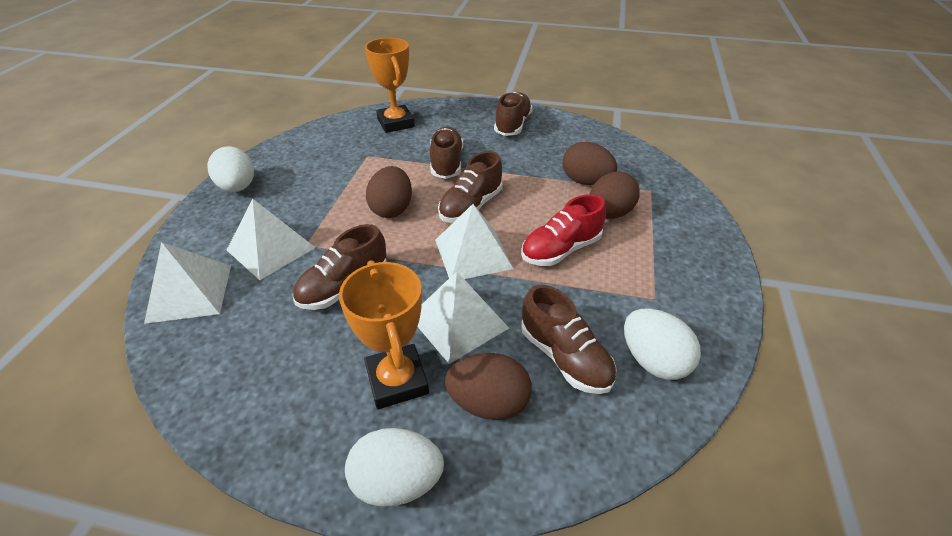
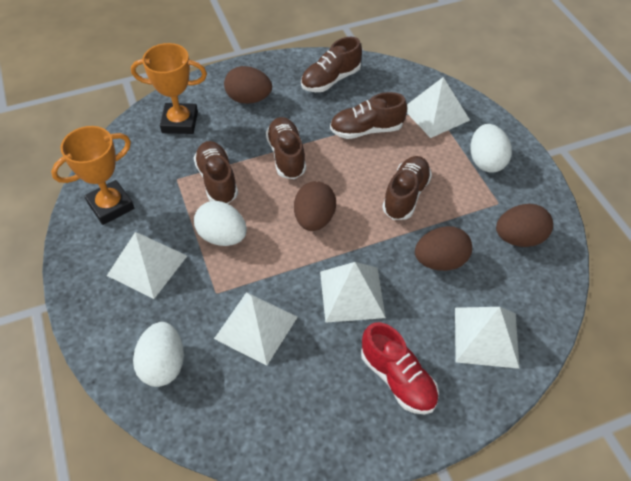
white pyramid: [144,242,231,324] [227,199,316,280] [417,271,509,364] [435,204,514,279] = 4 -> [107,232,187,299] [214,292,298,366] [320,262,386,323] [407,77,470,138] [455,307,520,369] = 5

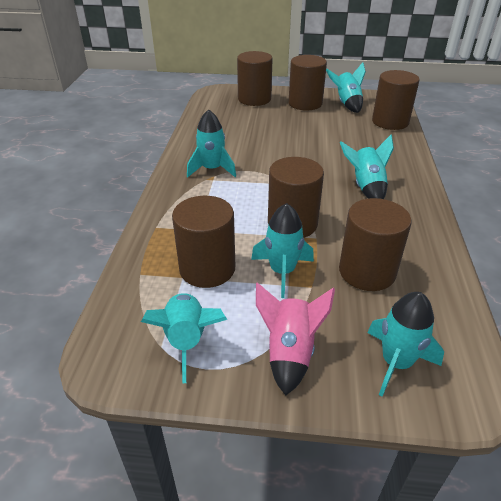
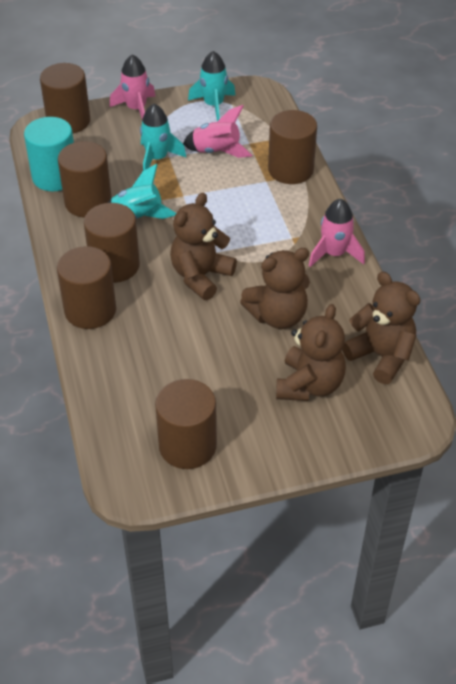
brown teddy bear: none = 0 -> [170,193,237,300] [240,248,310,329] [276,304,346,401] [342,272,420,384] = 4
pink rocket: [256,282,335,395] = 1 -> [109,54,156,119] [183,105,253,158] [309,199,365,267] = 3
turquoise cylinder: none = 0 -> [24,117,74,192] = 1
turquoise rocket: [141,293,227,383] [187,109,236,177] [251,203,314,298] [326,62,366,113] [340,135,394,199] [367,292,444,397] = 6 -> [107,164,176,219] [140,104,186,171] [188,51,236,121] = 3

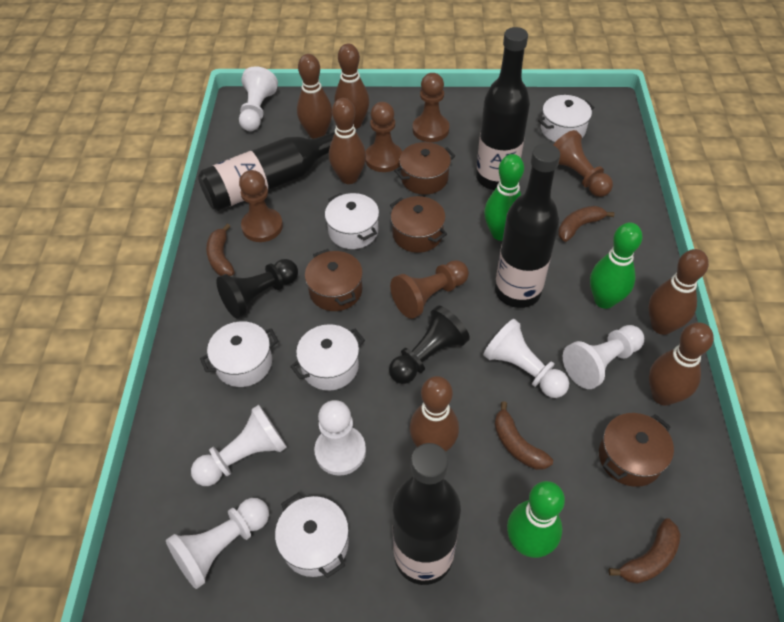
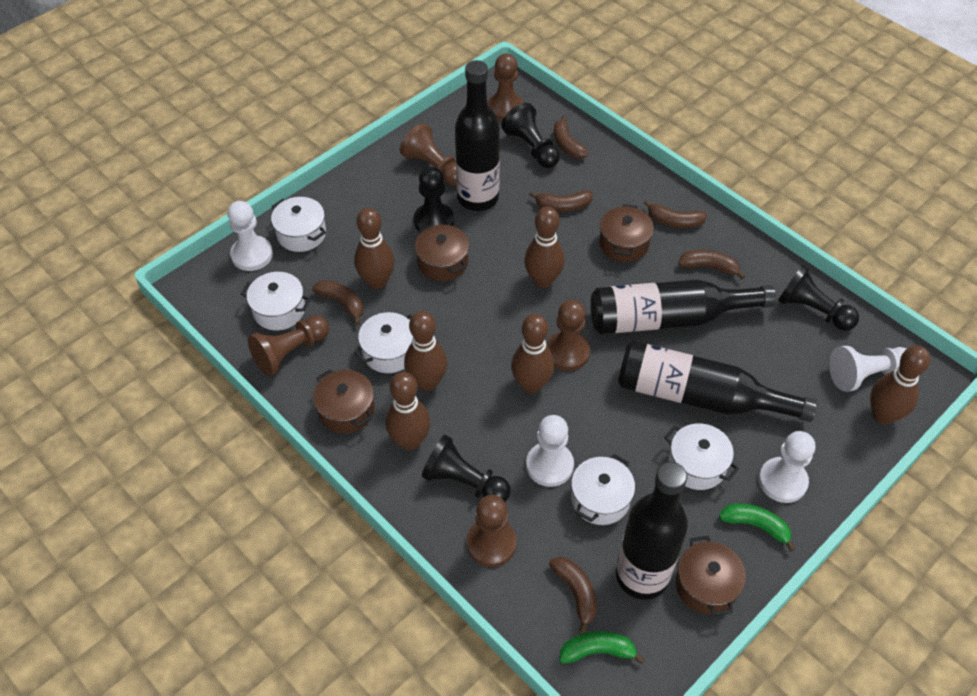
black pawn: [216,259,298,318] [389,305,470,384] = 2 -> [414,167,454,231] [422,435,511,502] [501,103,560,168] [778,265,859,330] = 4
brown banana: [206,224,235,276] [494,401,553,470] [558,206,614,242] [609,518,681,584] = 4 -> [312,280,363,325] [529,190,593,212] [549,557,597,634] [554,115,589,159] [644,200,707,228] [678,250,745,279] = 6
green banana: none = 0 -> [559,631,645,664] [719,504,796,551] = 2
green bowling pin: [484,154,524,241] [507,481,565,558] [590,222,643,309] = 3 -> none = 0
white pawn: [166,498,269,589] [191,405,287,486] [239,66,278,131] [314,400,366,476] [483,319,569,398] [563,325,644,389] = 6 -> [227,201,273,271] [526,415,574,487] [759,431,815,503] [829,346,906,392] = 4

* * *

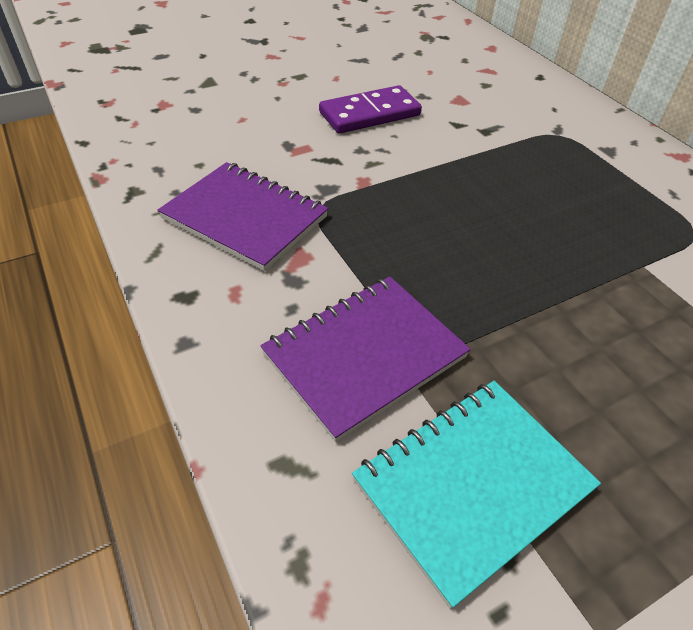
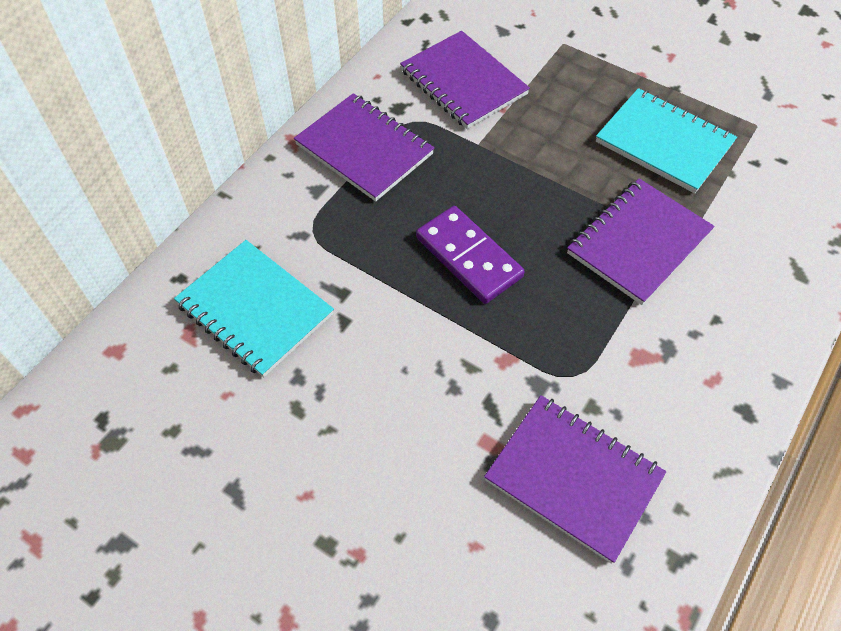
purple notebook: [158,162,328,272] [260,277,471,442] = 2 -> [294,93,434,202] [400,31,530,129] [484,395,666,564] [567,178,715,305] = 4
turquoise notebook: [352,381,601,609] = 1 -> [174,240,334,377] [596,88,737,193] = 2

**Your objective**
Please copy out each line of the material that holds the string "none".

**Output of the exercise**
brown teddy bear: none = 0 -> [170,193,237,300] [240,248,310,329] [276,304,346,401] [342,272,420,384] = 4
turquoise cylinder: none = 0 -> [24,117,74,192] = 1
green banana: none = 0 -> [559,631,645,664] [719,504,796,551] = 2
green bowling pin: [484,154,524,241] [507,481,565,558] [590,222,643,309] = 3 -> none = 0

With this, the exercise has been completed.